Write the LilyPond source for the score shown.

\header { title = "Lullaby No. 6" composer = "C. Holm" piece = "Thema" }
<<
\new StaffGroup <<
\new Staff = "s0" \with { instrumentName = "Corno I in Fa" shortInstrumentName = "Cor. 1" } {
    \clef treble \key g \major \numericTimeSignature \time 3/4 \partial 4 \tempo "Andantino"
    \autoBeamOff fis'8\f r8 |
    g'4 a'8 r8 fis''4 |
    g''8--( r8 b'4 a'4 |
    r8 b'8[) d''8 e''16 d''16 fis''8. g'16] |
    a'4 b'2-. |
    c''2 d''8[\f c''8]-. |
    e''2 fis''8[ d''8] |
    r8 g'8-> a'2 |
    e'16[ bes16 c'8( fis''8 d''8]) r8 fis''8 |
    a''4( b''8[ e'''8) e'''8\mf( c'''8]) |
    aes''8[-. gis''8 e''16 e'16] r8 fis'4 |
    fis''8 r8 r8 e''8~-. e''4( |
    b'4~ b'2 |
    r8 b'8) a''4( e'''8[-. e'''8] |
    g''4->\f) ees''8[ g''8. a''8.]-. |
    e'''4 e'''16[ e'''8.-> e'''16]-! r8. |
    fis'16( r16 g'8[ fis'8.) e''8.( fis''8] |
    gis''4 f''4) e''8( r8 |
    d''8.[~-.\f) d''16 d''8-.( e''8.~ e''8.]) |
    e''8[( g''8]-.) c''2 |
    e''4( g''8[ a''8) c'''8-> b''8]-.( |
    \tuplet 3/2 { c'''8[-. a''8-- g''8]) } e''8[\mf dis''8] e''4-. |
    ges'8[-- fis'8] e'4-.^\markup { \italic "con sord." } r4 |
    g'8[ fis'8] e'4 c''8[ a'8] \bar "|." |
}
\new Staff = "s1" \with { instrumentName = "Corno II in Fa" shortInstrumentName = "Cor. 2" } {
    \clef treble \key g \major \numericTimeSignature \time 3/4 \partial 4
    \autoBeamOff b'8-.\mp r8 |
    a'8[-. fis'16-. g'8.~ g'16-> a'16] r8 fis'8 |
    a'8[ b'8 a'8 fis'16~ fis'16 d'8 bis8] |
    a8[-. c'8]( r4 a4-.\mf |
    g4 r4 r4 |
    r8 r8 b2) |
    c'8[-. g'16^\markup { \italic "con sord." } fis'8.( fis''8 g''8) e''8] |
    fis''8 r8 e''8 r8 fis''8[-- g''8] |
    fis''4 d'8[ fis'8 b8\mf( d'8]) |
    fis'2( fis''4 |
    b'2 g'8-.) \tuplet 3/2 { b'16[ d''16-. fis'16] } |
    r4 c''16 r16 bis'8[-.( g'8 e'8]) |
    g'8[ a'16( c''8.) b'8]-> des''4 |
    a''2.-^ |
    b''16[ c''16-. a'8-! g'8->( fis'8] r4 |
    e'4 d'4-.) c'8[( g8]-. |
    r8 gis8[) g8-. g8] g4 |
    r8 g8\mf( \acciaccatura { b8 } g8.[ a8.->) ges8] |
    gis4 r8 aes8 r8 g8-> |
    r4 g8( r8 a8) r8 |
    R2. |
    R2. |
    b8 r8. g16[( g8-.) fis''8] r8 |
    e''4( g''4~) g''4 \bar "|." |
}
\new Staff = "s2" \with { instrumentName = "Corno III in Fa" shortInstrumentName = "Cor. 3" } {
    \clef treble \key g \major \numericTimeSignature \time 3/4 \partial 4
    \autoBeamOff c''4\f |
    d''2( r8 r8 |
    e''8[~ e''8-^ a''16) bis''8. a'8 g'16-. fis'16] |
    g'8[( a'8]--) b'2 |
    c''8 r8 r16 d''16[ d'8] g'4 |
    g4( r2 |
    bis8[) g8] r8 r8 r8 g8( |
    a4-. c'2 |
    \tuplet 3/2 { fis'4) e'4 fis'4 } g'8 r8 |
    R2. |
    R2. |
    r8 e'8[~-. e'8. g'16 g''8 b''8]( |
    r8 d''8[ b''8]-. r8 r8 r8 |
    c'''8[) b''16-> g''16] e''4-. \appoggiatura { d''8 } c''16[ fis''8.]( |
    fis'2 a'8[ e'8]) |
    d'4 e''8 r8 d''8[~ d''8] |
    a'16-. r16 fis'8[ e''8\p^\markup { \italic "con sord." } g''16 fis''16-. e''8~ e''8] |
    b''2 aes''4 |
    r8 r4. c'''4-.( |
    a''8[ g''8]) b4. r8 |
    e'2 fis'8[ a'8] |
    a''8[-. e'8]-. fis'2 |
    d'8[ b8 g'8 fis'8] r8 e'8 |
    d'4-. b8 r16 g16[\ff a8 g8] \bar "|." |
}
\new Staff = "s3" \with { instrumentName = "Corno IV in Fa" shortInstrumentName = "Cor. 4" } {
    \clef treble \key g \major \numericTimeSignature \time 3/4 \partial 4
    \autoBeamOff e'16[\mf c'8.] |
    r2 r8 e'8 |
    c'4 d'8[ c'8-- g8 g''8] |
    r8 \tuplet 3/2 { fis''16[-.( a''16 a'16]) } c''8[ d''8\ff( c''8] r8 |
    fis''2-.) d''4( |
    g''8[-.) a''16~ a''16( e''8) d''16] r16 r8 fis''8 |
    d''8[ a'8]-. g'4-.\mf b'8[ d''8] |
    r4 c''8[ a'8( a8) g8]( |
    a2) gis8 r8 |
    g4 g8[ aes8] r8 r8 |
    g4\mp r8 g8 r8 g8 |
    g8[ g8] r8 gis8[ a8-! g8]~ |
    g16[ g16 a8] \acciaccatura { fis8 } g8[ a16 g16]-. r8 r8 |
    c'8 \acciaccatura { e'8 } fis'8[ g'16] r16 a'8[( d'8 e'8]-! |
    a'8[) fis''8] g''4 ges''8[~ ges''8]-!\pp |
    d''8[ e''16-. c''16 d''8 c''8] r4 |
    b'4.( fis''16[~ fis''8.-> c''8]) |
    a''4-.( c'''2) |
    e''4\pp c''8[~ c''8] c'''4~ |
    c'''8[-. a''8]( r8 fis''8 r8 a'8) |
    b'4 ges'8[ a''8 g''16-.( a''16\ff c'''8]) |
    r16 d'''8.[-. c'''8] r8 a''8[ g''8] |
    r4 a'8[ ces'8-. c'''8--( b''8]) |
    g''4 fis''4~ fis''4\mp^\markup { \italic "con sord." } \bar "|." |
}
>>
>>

WHAT YOU WILL DO
Extract every line of the data above that contains the string "Corno".

THE SOLUTION
\new Staff = "s0" \with { instrumentName = "Corno I in Fa" shortInstrumentName = "Cor. 1" } {
\new Staff = "s1" \with { instrumentName = "Corno II in Fa" shortInstrumentName = "Cor. 2" } {
\new Staff = "s2" \with { instrumentName = "Corno III in Fa" shortInstrumentName = "Cor. 3" } {
\new Staff = "s3" \with { instrumentName = "Corno IV in Fa" shortInstrumentName = "Cor. 4" } {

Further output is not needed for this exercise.